- **What you are asked to do**: Every line below between the one holding "FAN1: IRF520 -> D4184" and the one holding "SONAR1 pin VCC: none -> 5V", inclusive, should be copied exactly, and no other line.

** Opening Input data block **

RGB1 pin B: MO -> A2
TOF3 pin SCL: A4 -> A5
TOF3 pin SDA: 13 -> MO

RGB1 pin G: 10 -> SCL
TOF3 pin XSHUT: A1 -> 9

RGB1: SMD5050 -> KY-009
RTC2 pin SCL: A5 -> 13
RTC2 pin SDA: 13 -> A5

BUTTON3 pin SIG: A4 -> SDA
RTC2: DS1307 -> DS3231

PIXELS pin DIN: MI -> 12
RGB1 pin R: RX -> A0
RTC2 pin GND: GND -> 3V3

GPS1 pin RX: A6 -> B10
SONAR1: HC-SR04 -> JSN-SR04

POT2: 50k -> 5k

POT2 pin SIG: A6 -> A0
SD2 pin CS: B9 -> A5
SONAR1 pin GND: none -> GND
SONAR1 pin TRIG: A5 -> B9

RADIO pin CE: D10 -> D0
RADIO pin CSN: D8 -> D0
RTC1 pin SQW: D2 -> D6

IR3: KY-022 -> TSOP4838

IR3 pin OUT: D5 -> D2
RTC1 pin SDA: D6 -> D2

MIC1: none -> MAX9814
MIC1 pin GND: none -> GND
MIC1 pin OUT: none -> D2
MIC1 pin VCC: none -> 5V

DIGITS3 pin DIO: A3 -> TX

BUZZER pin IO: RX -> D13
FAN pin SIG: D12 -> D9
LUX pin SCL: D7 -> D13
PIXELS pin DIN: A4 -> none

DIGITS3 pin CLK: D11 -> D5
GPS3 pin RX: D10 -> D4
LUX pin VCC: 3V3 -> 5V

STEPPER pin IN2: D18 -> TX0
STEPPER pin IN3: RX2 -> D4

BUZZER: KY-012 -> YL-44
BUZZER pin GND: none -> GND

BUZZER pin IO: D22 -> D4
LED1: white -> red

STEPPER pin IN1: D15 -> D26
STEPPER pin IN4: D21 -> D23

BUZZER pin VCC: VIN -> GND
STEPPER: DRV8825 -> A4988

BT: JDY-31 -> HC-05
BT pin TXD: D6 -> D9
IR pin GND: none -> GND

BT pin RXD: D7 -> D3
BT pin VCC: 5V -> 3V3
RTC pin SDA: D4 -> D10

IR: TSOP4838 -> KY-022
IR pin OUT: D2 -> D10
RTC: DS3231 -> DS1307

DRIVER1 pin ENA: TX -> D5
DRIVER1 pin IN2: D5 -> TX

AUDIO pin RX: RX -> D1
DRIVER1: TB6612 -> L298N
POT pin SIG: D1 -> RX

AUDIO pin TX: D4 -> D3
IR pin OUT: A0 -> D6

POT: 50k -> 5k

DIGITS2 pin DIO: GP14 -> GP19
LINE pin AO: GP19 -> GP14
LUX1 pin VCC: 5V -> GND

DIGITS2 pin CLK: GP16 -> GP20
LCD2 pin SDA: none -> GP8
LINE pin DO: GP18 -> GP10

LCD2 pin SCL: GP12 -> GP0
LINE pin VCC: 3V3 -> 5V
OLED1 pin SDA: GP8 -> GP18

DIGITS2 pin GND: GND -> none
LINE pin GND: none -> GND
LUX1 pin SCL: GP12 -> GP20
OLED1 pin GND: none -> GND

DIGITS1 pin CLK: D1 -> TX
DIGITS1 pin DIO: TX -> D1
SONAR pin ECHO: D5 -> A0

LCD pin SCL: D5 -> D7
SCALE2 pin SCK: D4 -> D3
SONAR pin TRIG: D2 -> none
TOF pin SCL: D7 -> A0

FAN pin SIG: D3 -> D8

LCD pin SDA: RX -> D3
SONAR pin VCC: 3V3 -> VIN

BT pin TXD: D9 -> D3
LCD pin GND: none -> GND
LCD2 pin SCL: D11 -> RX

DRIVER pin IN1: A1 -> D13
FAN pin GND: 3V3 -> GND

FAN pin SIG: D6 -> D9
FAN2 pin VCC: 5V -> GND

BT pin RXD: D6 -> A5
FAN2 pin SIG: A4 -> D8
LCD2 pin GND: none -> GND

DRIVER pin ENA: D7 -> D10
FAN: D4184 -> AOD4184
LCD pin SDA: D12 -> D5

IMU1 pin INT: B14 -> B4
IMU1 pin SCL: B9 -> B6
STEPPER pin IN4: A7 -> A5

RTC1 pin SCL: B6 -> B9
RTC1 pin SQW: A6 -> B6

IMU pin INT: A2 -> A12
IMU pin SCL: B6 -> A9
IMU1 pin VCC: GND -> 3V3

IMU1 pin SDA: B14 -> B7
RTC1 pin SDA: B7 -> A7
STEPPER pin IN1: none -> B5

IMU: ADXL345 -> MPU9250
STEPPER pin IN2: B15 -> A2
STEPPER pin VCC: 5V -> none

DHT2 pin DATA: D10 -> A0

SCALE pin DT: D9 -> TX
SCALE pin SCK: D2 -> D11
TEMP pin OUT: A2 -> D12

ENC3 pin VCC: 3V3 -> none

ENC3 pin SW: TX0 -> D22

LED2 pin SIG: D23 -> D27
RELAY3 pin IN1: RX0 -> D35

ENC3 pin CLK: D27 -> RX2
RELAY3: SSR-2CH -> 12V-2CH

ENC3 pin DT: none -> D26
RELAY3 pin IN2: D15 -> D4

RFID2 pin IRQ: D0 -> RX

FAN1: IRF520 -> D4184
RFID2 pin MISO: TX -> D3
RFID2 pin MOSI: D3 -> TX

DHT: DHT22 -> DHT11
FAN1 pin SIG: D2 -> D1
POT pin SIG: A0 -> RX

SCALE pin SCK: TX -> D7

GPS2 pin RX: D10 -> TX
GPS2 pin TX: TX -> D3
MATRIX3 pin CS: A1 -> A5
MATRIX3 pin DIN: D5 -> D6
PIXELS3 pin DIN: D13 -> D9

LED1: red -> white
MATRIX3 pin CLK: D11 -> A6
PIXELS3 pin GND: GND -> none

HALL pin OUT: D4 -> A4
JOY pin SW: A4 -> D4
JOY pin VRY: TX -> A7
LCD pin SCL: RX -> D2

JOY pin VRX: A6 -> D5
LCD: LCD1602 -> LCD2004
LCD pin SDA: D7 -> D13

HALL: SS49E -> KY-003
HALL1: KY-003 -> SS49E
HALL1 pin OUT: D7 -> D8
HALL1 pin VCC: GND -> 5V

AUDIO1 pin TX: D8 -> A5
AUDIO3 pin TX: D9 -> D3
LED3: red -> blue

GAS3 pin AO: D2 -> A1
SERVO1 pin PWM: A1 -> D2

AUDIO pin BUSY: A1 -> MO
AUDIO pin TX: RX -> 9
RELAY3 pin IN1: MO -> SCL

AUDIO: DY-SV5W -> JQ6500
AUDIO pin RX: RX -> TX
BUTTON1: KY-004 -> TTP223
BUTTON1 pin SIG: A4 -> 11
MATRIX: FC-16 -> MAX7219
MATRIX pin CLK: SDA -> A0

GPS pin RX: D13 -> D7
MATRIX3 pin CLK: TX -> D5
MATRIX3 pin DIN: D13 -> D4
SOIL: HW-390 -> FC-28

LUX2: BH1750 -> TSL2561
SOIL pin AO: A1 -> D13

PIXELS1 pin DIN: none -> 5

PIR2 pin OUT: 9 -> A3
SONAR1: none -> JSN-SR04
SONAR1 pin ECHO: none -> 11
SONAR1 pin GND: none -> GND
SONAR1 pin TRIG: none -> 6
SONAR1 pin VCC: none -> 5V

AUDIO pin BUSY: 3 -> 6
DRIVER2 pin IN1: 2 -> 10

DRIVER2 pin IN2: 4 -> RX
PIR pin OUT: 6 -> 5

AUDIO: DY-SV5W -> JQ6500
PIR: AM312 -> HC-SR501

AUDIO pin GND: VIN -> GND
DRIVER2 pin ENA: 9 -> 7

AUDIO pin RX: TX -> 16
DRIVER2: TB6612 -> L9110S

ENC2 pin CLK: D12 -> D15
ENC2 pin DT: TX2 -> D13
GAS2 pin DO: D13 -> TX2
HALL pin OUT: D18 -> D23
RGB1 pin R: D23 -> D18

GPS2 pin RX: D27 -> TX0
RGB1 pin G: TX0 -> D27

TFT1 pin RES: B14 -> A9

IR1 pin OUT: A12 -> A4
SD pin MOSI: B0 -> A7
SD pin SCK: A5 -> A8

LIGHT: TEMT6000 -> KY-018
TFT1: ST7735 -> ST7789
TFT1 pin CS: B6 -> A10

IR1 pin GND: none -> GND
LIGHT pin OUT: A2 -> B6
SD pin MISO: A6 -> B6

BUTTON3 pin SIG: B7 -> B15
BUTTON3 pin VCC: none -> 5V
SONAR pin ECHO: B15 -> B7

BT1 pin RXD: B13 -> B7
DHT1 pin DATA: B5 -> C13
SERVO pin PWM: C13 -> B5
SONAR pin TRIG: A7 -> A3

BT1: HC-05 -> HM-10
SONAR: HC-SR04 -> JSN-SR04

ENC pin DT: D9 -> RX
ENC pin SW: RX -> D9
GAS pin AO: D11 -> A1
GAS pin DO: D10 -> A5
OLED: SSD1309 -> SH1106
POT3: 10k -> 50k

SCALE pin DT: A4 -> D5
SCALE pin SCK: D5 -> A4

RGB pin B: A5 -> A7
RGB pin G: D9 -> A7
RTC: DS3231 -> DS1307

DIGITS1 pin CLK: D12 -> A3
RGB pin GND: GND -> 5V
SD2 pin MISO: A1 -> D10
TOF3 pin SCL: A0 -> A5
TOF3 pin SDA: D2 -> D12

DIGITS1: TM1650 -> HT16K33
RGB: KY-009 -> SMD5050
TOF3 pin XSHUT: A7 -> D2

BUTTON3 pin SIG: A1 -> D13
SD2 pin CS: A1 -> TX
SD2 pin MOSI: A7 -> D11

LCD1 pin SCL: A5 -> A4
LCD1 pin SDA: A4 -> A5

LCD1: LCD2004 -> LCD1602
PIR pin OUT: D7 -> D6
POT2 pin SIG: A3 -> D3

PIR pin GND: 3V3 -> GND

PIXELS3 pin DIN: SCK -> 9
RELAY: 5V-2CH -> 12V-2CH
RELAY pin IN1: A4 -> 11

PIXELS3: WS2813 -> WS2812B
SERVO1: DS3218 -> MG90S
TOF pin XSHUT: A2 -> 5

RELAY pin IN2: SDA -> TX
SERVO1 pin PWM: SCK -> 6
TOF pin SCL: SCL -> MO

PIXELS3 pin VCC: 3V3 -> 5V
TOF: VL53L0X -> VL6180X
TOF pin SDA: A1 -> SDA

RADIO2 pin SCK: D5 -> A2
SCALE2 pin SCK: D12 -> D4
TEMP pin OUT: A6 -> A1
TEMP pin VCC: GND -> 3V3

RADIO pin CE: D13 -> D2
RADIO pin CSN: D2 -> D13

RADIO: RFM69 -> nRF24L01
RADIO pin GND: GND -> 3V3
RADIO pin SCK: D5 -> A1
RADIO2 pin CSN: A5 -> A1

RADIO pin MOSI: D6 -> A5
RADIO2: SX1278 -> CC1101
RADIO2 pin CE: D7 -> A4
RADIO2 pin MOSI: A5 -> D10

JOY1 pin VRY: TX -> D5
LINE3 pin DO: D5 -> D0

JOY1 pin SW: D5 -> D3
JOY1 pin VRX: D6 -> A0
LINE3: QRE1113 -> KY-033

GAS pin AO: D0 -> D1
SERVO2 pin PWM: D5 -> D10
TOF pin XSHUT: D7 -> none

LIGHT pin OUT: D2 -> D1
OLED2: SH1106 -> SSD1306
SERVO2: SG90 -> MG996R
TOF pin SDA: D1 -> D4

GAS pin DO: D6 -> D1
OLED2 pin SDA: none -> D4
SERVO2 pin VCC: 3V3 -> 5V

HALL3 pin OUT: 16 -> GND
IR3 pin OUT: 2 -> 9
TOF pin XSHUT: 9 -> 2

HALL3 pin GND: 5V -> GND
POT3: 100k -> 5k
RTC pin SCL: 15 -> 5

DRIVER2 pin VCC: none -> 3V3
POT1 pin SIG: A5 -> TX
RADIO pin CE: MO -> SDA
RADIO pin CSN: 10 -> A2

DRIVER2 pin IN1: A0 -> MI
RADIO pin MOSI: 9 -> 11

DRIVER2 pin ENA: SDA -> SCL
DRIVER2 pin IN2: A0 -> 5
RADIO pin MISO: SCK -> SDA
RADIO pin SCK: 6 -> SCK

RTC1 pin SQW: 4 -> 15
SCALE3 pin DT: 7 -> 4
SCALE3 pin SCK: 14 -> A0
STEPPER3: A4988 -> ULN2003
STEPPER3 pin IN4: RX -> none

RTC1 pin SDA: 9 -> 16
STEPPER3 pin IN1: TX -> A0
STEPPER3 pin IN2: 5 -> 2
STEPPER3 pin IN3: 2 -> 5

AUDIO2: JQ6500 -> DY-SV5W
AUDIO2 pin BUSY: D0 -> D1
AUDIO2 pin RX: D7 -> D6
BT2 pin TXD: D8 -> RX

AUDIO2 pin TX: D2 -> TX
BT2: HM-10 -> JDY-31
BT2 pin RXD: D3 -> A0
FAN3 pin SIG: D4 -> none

** Closing Input data block **

- **Response to the exercise**:
FAN1: IRF520 -> D4184
RFID2 pin MISO: TX -> D3
RFID2 pin MOSI: D3 -> TX

DHT: DHT22 -> DHT11
FAN1 pin SIG: D2 -> D1
POT pin SIG: A0 -> RX

SCALE pin SCK: TX -> D7

GPS2 pin RX: D10 -> TX
GPS2 pin TX: TX -> D3
MATRIX3 pin CS: A1 -> A5
MATRIX3 pin DIN: D5 -> D6
PIXELS3 pin DIN: D13 -> D9

LED1: red -> white
MATRIX3 pin CLK: D11 -> A6
PIXELS3 pin GND: GND -> none

HALL pin OUT: D4 -> A4
JOY pin SW: A4 -> D4
JOY pin VRY: TX -> A7
LCD pin SCL: RX -> D2

JOY pin VRX: A6 -> D5
LCD: LCD1602 -> LCD2004
LCD pin SDA: D7 -> D13

HALL: SS49E -> KY-003
HALL1: KY-003 -> SS49E
HALL1 pin OUT: D7 -> D8
HALL1 pin VCC: GND -> 5V

AUDIO1 pin TX: D8 -> A5
AUDIO3 pin TX: D9 -> D3
LED3: red -> blue

GAS3 pin AO: D2 -> A1
SERVO1 pin PWM: A1 -> D2

AUDIO pin BUSY: A1 -> MO
AUDIO pin TX: RX -> 9
RELAY3 pin IN1: MO -> SCL

AUDIO: DY-SV5W -> JQ6500
AUDIO pin RX: RX -> TX
BUTTON1: KY-004 -> TTP223
BUTTON1 pin SIG: A4 -> 11
MATRIX: FC-16 -> MAX7219
MATRIX pin CLK: SDA -> A0

GPS pin RX: D13 -> D7
MATRIX3 pin CLK: TX -> D5
MATRIX3 pin DIN: D13 -> D4
SOIL: HW-390 -> FC-28

LUX2: BH1750 -> TSL2561
SOIL pin AO: A1 -> D13

PIXELS1 pin DIN: none -> 5

PIR2 pin OUT: 9 -> A3
SONAR1: none -> JSN-SR04
SONAR1 pin ECHO: none -> 11
SONAR1 pin GND: none -> GND
SONAR1 pin TRIG: none -> 6
SONAR1 pin VCC: none -> 5V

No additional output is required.